*Task details*
Reproduce the entries that follow exactly. No picture should appear in the result.

::::::::

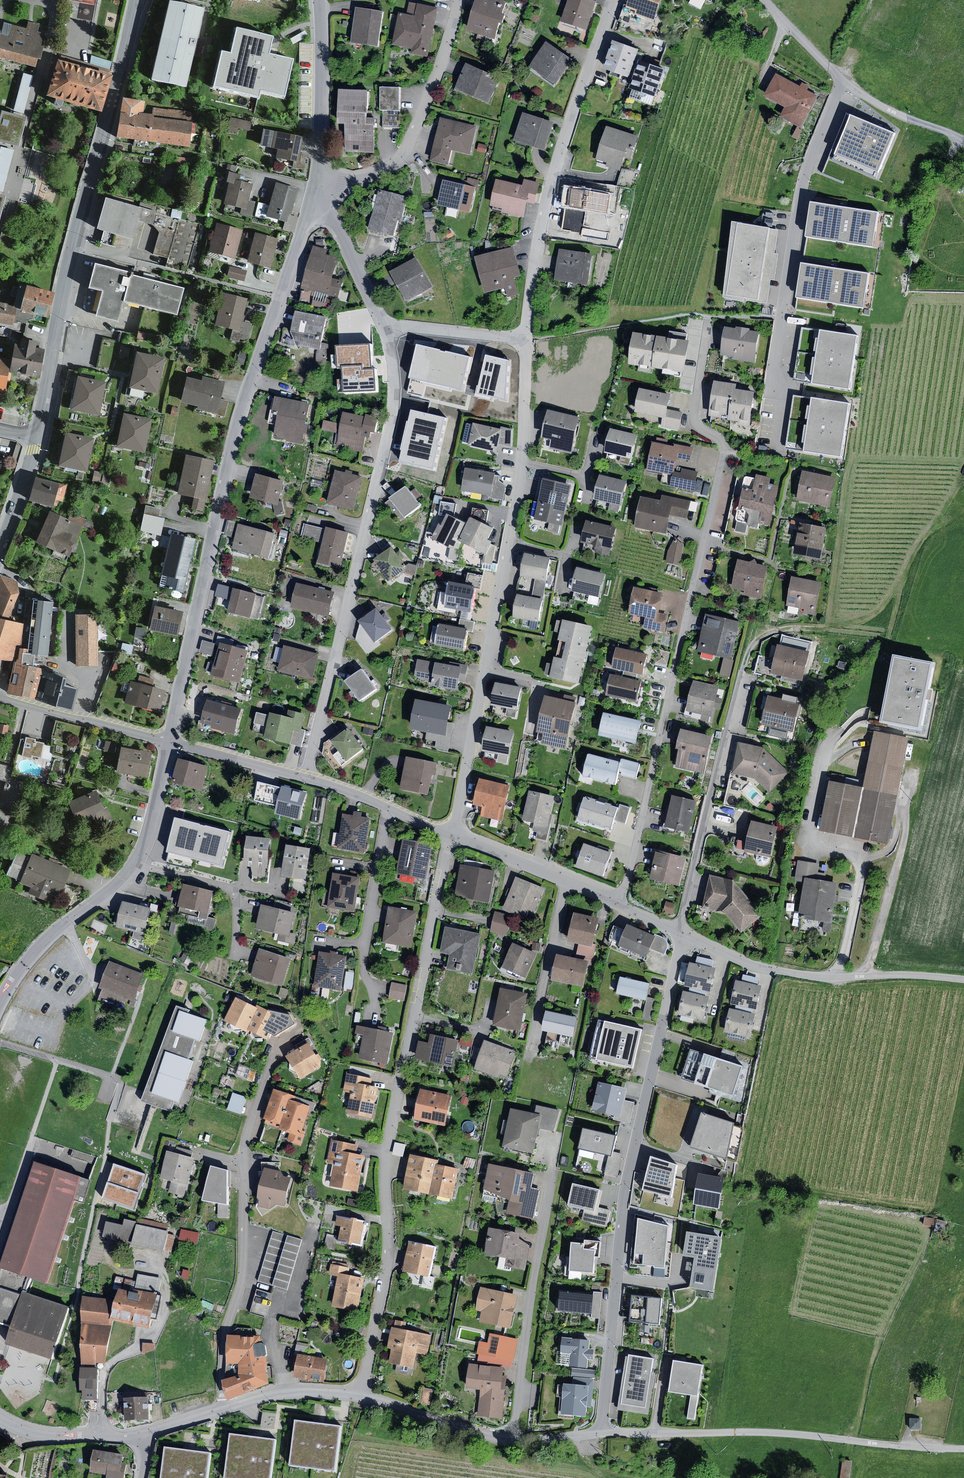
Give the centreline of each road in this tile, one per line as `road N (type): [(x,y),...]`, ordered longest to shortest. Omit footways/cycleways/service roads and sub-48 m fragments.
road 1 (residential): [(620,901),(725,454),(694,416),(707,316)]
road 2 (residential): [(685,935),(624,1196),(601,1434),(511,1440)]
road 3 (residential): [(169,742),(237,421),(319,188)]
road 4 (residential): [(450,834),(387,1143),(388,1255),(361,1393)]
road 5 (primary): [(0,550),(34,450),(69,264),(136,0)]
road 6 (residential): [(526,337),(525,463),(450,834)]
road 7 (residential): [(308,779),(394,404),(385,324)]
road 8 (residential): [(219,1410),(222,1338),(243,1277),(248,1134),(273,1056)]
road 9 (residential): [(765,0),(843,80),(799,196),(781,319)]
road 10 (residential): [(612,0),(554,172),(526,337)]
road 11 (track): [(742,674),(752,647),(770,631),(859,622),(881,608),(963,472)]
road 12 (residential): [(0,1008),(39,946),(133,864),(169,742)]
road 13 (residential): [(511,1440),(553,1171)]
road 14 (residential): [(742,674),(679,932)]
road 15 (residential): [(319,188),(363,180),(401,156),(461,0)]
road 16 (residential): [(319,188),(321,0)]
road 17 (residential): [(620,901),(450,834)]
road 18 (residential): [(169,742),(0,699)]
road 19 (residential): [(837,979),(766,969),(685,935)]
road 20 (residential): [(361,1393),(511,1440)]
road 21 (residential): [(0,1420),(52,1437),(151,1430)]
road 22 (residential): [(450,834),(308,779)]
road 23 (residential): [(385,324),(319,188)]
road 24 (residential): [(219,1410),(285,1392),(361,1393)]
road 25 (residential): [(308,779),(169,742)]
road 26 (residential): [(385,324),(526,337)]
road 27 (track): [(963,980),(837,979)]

::::::::

*Response to the exercise*
Give the centreline of each road in this tile, one per line as `road N (type): [(x,y),...]`, ordered longest to shortest. Omit footways/cycleways/service roads and sub-48 m fragments.
road 1 (residential): [(620,901),(725,454),(694,416),(707,316)]
road 2 (residential): [(685,935),(624,1196),(601,1434),(511,1440)]
road 3 (residential): [(169,742),(237,421),(319,188)]
road 4 (residential): [(450,834),(387,1143),(388,1255),(361,1393)]
road 5 (primary): [(0,550),(34,450),(69,264),(136,0)]
road 6 (residential): [(526,337),(525,463),(450,834)]
road 7 (residential): [(308,779),(394,404),(385,324)]
road 8 (residential): [(219,1410),(222,1338),(243,1277),(248,1134),(273,1056)]
road 9 (residential): [(765,0),(843,80),(799,196),(781,319)]
road 10 (residential): [(612,0),(554,172),(526,337)]
road 11 (track): [(742,674),(752,647),(770,631),(859,622),(881,608),(963,472)]
road 12 (residential): [(0,1008),(39,946),(133,864),(169,742)]
road 13 (residential): [(511,1440),(553,1171)]
road 14 (residential): [(742,674),(679,932)]
road 15 (residential): [(319,188),(363,180),(401,156),(461,0)]
road 16 (residential): [(319,188),(321,0)]
road 17 (residential): [(620,901),(450,834)]
road 18 (residential): [(169,742),(0,699)]
road 19 (residential): [(837,979),(766,969),(685,935)]
road 20 (residential): [(361,1393),(511,1440)]
road 21 (residential): [(0,1420),(52,1437),(151,1430)]
road 22 (residential): [(450,834),(308,779)]
road 23 (residential): [(385,324),(319,188)]
road 24 (residential): [(219,1410),(285,1392),(361,1393)]
road 25 (residential): [(308,779),(169,742)]
road 26 (residential): [(385,324),(526,337)]
road 27 (track): [(963,980),(837,979)]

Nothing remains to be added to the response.